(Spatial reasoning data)
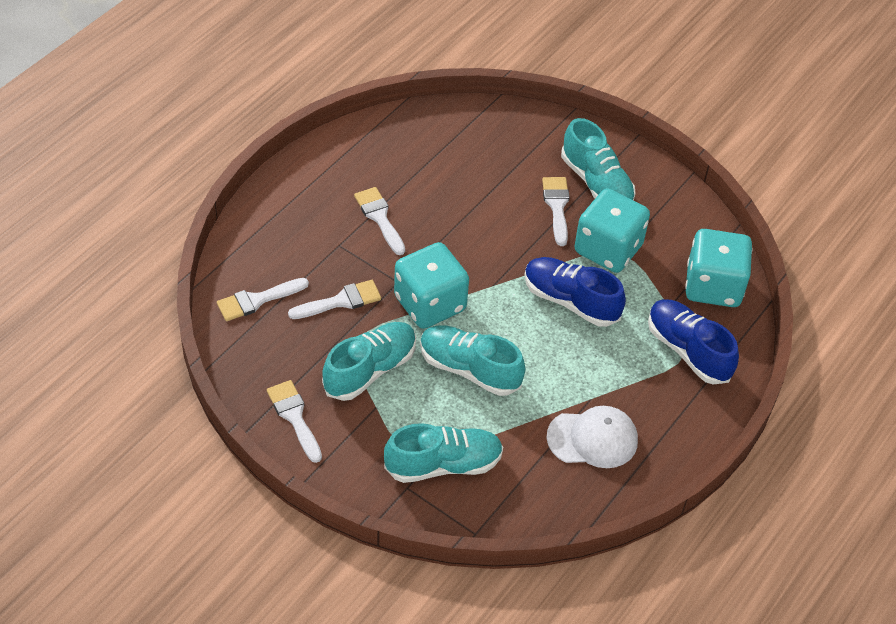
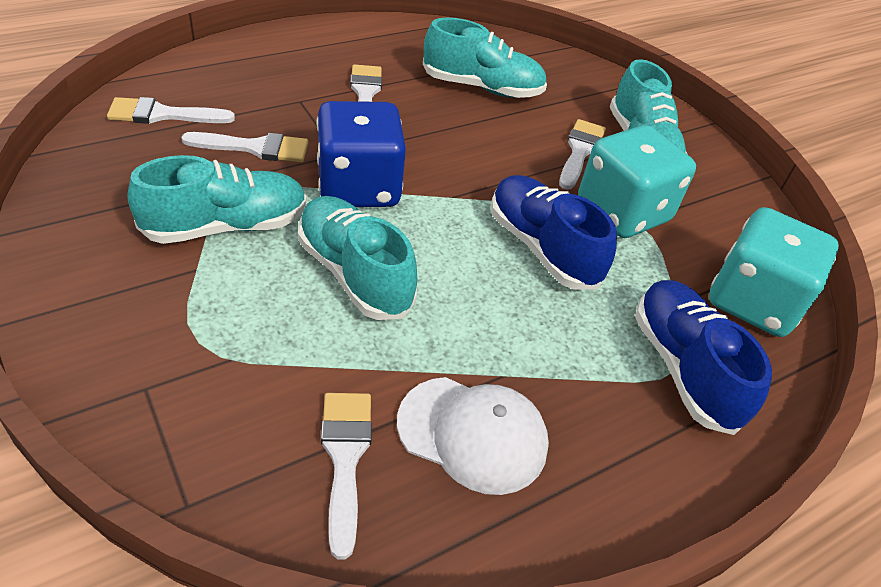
camera: 20 degrees right, 5 degrees down
(294, 417) = (83, 240): white brush -> white brush (345, 458)
(430, 304) = (359, 187): turquoise dice -> blue dice
(443, 465) = (223, 378): turquoise shoe -> turquoise shoe (482, 88)

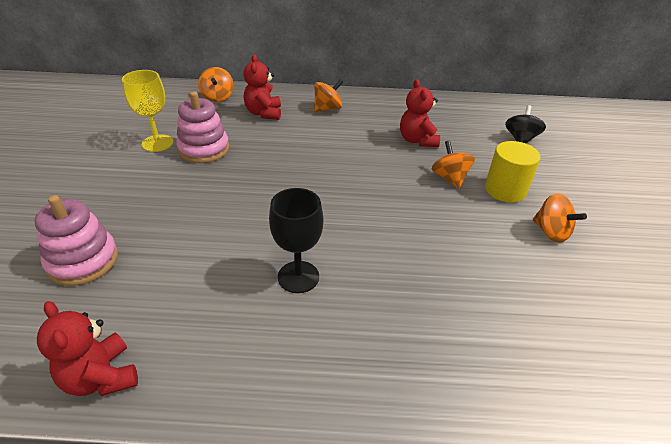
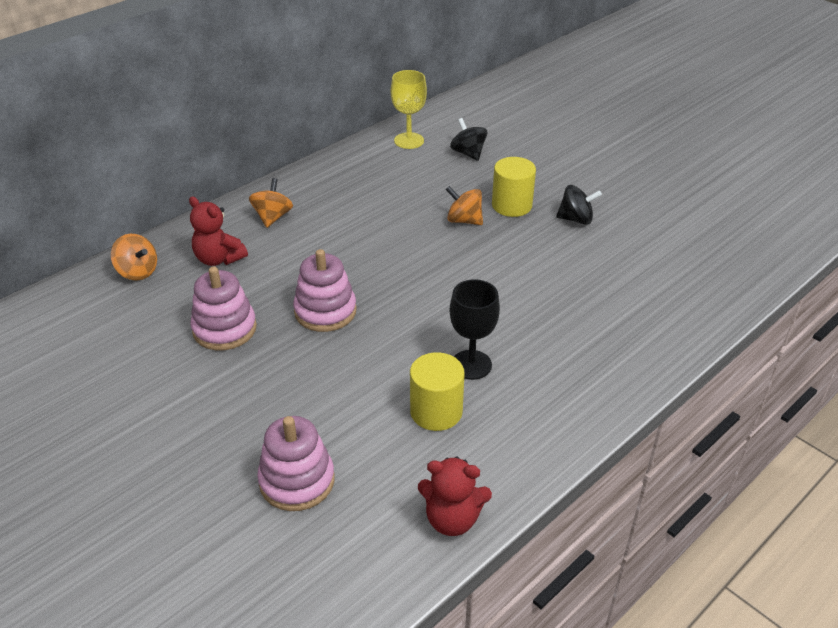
camera: 45 degrees left, 0 degrees up
(157, 143) = (166, 354): yellow goblet -> yellow goblet (409, 141)
(223, 289) = (436, 411): none -> yellow cylinder
(268, 175) = (325, 311): none -> pink stacking toy
(417, 140) = (395, 202): red teddy bear -> none
(551, 232) = (576, 219): orange spinning top -> black spinning top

▶ TASK
The answer must consist of every line from the entries above that contains "degrees".

▶ ANSWER AREA
camera: 20 degrees right, 5 degrees down
camera: 45 degrees left, 0 degrees up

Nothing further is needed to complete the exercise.